Give back only the lines in the records below from the one with "camera: 35 degrees right, 20 degrees down" to the one with "(619, 353) = (560, 388): orange", both inclusive, word for word.

SUPPLIED DATA:

========================================

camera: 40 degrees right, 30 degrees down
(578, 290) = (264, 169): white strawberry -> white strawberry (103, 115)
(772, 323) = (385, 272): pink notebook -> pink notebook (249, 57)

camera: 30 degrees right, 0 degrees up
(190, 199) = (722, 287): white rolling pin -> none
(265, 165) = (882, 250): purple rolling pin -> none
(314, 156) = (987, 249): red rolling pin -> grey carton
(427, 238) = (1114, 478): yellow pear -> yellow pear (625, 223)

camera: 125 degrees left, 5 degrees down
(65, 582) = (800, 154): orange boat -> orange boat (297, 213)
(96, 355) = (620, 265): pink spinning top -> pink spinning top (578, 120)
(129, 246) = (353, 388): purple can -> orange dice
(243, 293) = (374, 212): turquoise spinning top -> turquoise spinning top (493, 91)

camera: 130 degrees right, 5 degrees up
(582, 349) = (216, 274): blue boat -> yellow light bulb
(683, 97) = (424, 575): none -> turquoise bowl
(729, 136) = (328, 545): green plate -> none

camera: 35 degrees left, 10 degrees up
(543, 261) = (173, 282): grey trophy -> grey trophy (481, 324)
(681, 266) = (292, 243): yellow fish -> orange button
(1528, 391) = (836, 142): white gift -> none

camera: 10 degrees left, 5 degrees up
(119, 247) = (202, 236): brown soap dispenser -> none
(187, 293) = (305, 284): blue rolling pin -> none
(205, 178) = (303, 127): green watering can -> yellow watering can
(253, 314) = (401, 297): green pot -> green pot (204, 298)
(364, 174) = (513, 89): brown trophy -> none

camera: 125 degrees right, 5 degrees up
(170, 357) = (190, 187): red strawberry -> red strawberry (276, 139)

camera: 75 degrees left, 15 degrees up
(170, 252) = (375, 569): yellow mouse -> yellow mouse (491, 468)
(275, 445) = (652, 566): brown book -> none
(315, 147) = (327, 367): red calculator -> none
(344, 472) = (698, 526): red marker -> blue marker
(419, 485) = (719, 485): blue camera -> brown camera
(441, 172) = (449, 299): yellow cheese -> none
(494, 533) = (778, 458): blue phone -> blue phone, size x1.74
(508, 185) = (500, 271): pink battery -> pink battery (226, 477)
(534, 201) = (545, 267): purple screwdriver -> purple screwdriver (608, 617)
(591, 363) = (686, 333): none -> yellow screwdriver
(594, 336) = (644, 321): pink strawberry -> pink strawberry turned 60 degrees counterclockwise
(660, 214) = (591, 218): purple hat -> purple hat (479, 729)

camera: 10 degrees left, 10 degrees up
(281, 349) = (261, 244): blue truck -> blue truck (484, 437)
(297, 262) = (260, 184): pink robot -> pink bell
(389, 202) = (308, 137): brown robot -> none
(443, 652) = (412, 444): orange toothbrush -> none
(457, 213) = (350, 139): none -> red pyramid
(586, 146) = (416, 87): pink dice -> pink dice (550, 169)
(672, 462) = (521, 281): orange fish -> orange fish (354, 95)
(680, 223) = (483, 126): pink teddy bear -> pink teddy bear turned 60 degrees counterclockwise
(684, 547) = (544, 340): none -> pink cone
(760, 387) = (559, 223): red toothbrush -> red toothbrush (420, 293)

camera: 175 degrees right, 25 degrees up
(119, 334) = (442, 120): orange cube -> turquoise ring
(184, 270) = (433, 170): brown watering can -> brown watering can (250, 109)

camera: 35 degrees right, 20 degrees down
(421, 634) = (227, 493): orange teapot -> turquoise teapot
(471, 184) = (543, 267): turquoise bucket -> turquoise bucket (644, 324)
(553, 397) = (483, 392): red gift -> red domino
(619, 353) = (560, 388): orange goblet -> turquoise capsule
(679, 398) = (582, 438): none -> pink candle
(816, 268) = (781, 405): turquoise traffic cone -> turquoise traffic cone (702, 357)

========================================

TASK RESULT:
camera: 35 degrees right, 20 degrees down
(421, 634) = (227, 493): orange teapot -> turquoise teapot
(471, 184) = (543, 267): turquoise bucket -> turquoise bucket (644, 324)
(553, 397) = (483, 392): red gift -> red domino
(619, 353) = (560, 388): orange goblet -> turquoise capsule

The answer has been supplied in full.